The problem: Begin at the line containing "IC5: LM555 -> TLC555" in the entries below and end at the line containing "R15: 3.9k (GND, N004) -> none"; transcribe that range exactly and nothing outside it.

(Itemized modification records)
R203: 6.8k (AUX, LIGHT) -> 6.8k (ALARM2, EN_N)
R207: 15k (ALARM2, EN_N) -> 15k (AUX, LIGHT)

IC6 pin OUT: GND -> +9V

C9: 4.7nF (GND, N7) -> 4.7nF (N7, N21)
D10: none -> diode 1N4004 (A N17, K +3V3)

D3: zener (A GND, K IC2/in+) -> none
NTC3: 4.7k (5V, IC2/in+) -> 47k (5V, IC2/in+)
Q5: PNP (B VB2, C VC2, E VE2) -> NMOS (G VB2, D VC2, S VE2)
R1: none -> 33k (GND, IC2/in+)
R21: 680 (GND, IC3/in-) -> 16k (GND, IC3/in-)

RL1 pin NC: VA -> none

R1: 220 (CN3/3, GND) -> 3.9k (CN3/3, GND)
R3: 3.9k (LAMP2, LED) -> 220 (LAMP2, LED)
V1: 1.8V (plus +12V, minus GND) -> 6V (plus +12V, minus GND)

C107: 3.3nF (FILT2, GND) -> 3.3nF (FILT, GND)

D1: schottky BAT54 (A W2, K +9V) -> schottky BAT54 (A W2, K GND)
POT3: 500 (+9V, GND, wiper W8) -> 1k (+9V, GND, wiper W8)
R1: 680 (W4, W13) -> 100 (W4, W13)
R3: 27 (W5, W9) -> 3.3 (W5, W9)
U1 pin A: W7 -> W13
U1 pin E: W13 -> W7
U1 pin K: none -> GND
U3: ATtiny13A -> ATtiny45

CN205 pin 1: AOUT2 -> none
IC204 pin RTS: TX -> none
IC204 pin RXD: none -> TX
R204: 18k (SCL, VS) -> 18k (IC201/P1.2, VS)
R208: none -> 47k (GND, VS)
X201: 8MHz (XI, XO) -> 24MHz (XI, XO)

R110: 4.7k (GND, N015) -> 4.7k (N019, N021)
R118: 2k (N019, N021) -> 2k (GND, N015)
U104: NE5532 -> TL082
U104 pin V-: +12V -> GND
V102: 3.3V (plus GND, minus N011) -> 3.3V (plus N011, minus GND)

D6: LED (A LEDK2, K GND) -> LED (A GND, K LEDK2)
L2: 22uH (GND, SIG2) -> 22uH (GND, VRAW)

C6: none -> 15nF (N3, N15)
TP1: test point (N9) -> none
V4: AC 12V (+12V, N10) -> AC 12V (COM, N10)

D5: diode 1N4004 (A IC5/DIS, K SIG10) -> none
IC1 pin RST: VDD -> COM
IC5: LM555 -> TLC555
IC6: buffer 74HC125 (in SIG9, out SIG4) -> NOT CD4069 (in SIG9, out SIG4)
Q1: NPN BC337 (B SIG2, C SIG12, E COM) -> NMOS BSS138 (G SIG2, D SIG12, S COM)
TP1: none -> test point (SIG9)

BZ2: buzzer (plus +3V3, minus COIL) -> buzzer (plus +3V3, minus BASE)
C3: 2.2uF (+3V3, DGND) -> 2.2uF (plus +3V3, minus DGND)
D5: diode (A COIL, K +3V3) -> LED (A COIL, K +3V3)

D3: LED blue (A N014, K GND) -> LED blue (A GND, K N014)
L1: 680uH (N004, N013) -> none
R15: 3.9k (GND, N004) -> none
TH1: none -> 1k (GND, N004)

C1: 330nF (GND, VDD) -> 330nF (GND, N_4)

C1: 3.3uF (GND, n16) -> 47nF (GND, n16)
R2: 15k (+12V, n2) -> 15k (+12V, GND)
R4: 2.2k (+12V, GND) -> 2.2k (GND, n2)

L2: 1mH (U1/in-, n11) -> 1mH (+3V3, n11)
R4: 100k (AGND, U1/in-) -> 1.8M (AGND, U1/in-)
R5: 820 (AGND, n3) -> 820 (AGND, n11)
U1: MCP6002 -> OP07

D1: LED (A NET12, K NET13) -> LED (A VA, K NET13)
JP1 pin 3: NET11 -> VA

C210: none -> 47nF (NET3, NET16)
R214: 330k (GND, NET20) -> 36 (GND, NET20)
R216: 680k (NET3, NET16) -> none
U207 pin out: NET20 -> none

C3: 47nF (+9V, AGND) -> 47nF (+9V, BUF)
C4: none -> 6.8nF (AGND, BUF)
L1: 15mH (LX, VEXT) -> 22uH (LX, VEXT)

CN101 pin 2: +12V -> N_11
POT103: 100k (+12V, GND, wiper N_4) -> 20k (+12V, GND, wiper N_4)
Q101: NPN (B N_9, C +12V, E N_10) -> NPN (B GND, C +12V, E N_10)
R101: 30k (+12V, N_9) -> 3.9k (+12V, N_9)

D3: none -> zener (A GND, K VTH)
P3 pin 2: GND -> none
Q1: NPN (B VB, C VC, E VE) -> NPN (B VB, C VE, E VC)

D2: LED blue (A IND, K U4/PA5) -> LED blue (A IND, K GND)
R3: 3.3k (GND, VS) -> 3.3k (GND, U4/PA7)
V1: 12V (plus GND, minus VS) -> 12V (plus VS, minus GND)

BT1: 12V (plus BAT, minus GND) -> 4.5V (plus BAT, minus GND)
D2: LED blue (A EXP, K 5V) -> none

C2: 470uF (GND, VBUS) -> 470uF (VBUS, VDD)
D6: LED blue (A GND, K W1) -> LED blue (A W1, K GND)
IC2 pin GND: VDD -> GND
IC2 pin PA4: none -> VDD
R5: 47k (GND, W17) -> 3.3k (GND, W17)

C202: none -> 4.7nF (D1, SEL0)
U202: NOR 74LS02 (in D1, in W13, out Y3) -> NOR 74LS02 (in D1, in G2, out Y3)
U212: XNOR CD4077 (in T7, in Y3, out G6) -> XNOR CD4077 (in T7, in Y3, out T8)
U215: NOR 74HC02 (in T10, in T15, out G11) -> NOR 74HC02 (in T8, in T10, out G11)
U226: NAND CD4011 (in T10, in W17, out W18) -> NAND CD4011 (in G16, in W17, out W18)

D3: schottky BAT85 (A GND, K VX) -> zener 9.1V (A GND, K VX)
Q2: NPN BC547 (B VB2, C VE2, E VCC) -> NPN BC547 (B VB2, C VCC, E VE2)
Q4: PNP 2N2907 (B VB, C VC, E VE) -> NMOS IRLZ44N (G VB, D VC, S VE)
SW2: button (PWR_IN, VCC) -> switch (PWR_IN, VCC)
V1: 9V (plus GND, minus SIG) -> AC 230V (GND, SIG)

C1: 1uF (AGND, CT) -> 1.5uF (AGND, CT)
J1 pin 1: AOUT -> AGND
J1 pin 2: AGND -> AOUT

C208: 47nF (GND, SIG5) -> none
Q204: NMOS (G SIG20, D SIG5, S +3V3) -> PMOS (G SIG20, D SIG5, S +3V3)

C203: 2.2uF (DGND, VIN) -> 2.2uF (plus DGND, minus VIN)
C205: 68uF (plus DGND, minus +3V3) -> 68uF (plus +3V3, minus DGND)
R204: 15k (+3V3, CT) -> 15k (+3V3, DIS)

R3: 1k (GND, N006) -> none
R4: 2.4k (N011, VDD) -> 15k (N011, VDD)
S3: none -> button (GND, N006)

Exercise answer:
IC5: LM555 -> TLC555
IC6: buffer 74HC125 (in SIG9, out SIG4) -> NOT CD4069 (in SIG9, out SIG4)
Q1: NPN BC337 (B SIG2, C SIG12, E COM) -> NMOS BSS138 (G SIG2, D SIG12, S COM)
TP1: none -> test point (SIG9)

BZ2: buzzer (plus +3V3, minus COIL) -> buzzer (plus +3V3, minus BASE)
C3: 2.2uF (+3V3, DGND) -> 2.2uF (plus +3V3, minus DGND)
D5: diode (A COIL, K +3V3) -> LED (A COIL, K +3V3)

D3: LED blue (A N014, K GND) -> LED blue (A GND, K N014)
L1: 680uH (N004, N013) -> none
R15: 3.9k (GND, N004) -> none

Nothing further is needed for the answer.